Determine how many lines in the records include "black". Write the number and nothing more.

Available data>
━━━

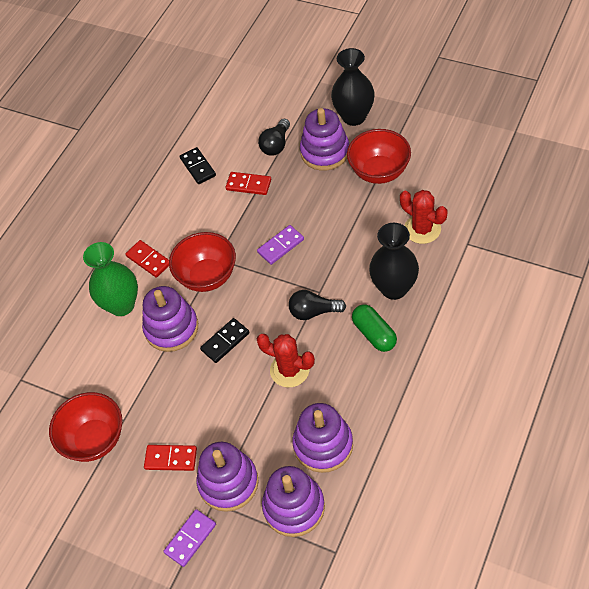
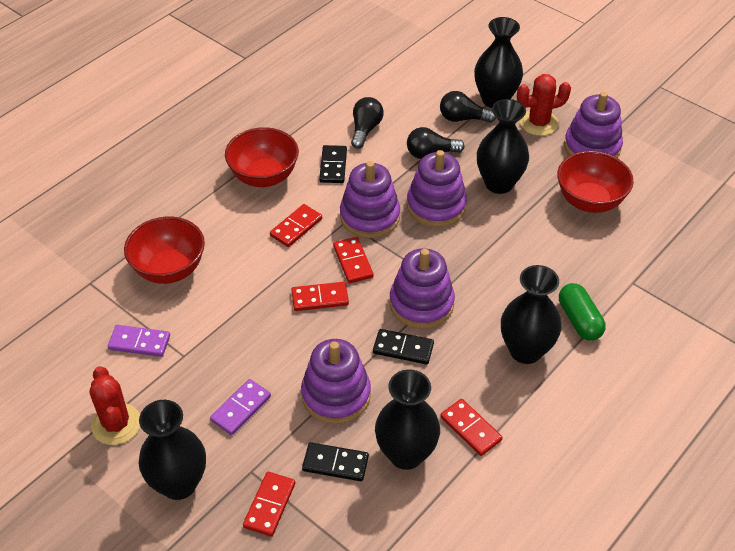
black domino: 2 -> 3
black light bulb: 2 -> 3
black vase: 2 -> 5
green vase: 1 -> 0
red domino: 3 -> 5

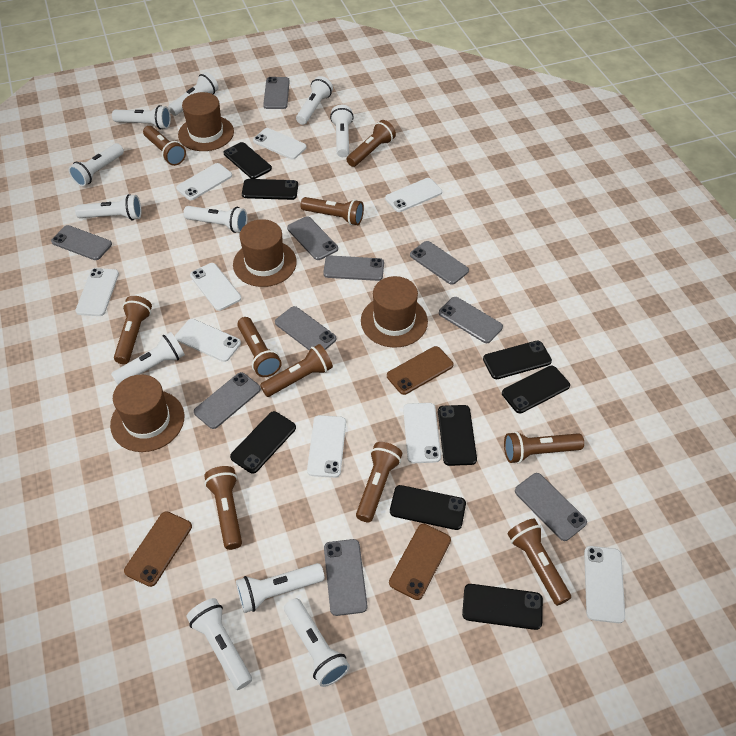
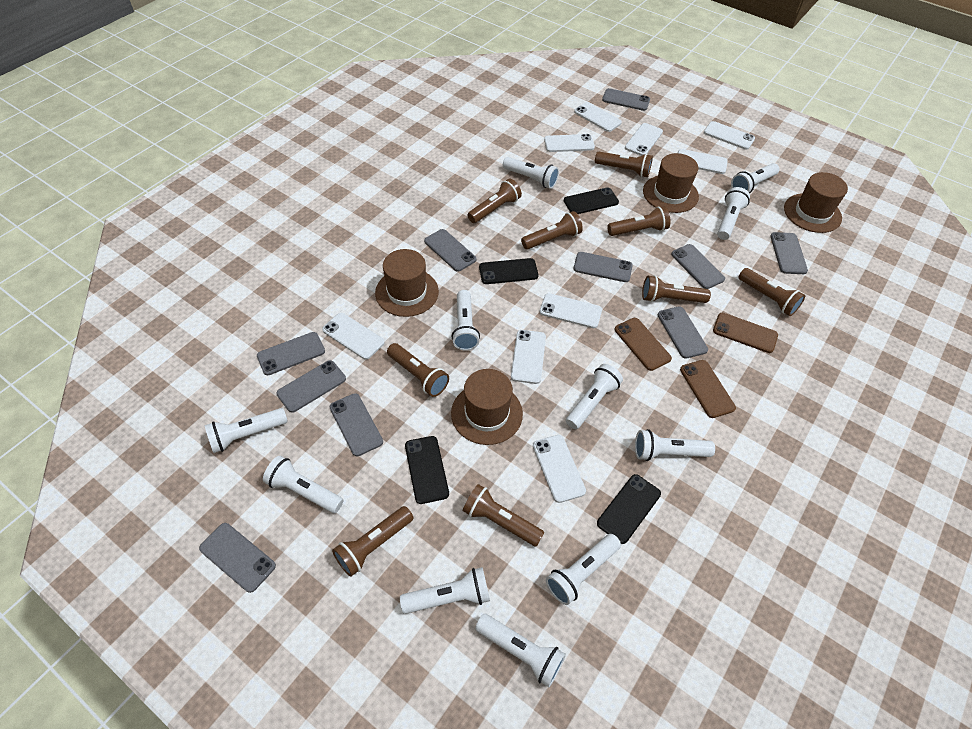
black phone: 8 -> 4
brown flashlight: 10 -> 9

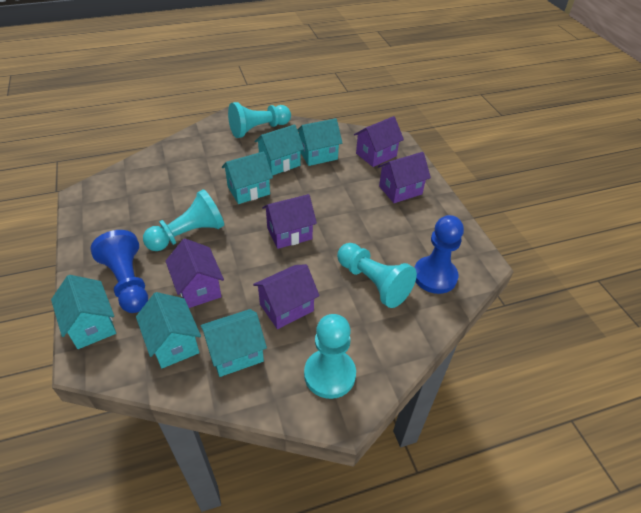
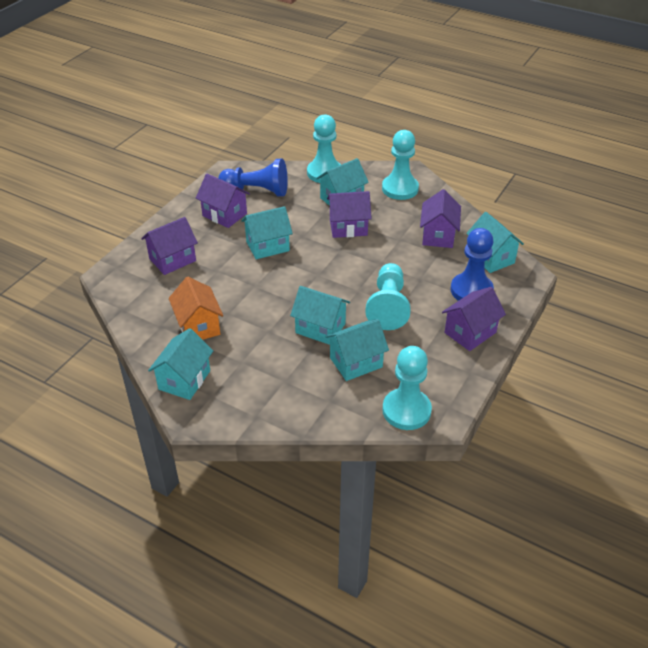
orange house: 0 -> 1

━━━

Solution below> 4